◆ Problem to work on
Leaving the pictures aside, return the listing exactly as it appears.

◆ Provided data
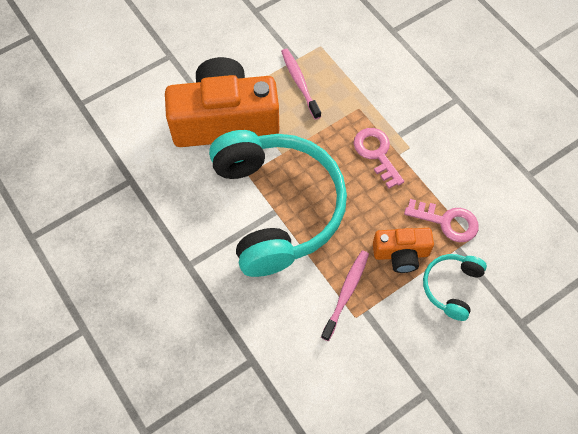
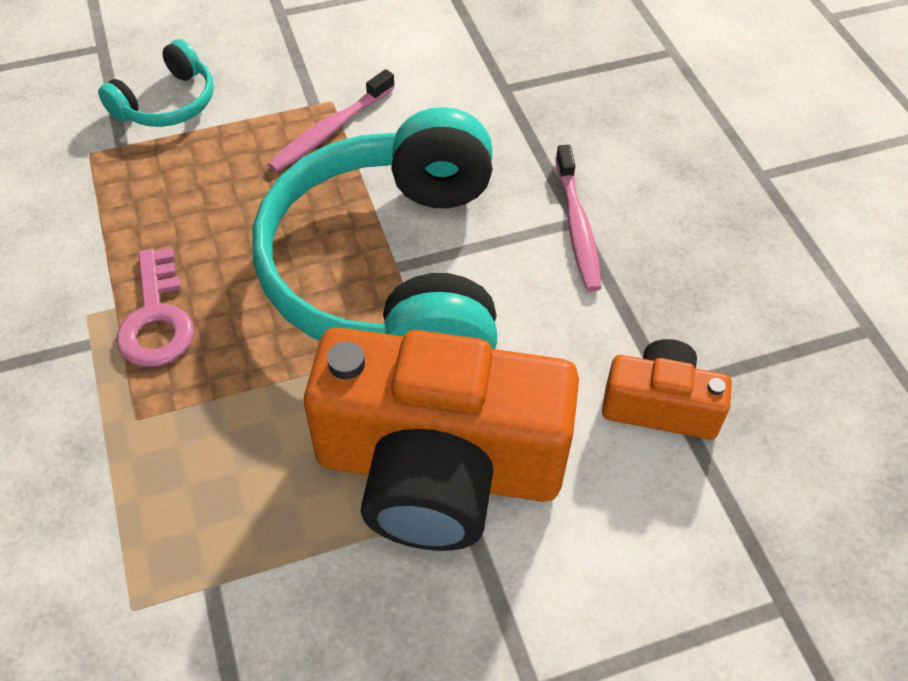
camera: 165 degrees left, 10 degrees down
(299, 83) = (233, 516): pink toothbrush -> pink toothbrush (577, 226)
(401, 254) = (215, 158): orange camera -> orange camera (660, 405)
(447, 222) = (109, 183): pink key -> none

◆ Answer to the exercise
camera: 165 degrees left, 10 degrees down
(299, 83) = (233, 516): pink toothbrush -> pink toothbrush (577, 226)
(401, 254) = (215, 158): orange camera -> orange camera (660, 405)
(447, 222) = (109, 183): pink key -> none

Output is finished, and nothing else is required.